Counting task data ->
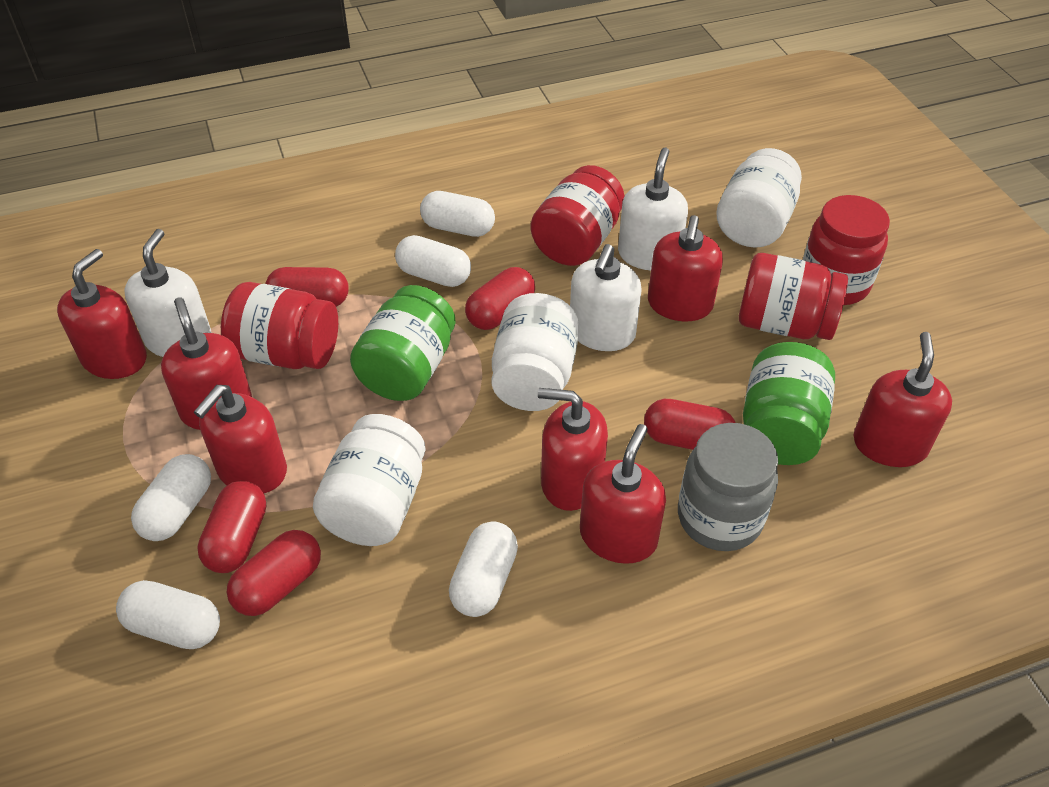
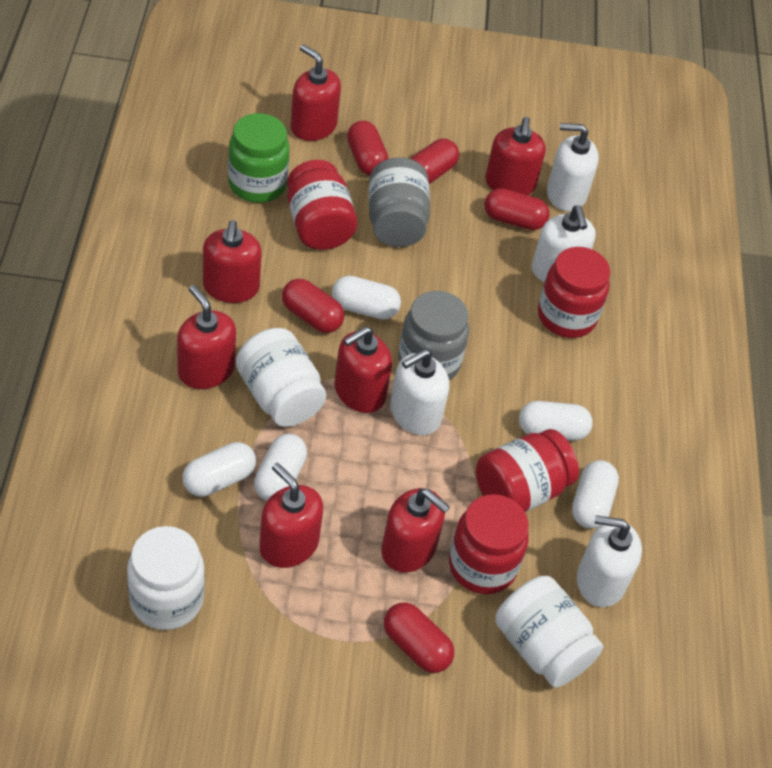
green jar: 2 -> 1
grey jar: 1 -> 2
white soap dispenser: 3 -> 4

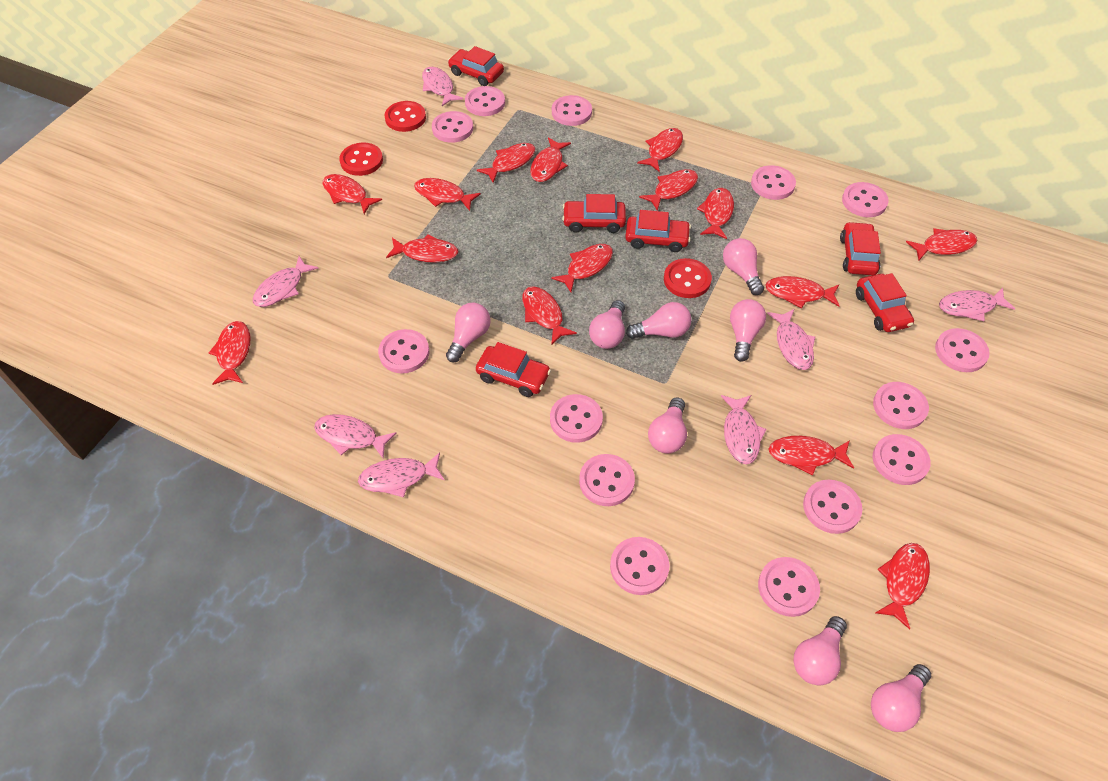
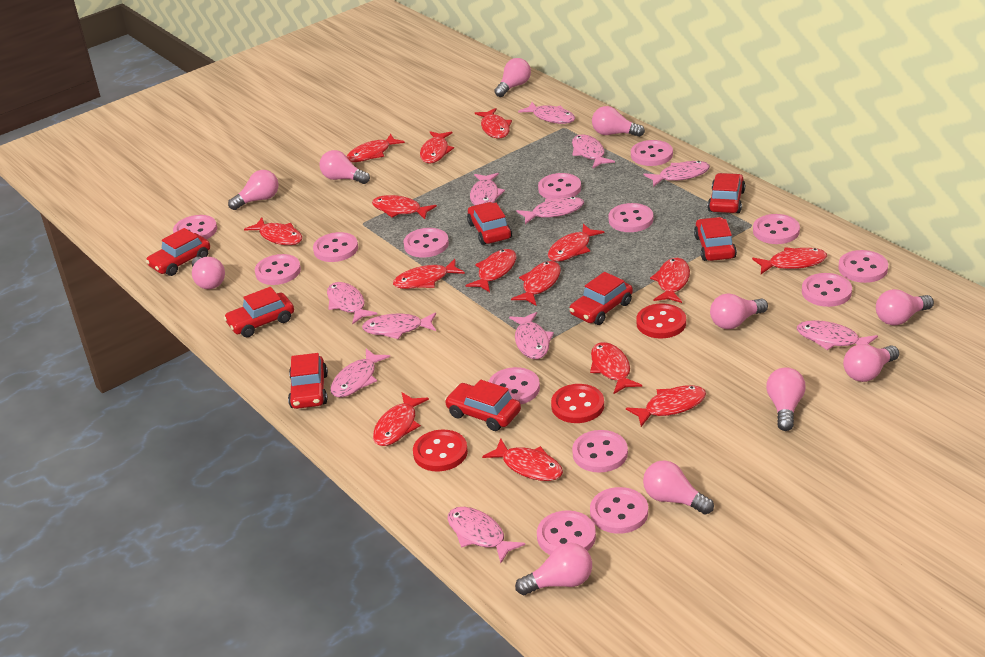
pink fish: 7 -> 11
pink light bulb: 8 -> 11
red car: 6 -> 8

REQUIRED ACTION -> Write out all the records exactly, omitting the images.

YOUR RESPONSE ->
green jar: 2 -> 1
grey jar: 1 -> 2
white soap dispenser: 3 -> 4

pink fish: 7 -> 11
pink light bulb: 8 -> 11
red car: 6 -> 8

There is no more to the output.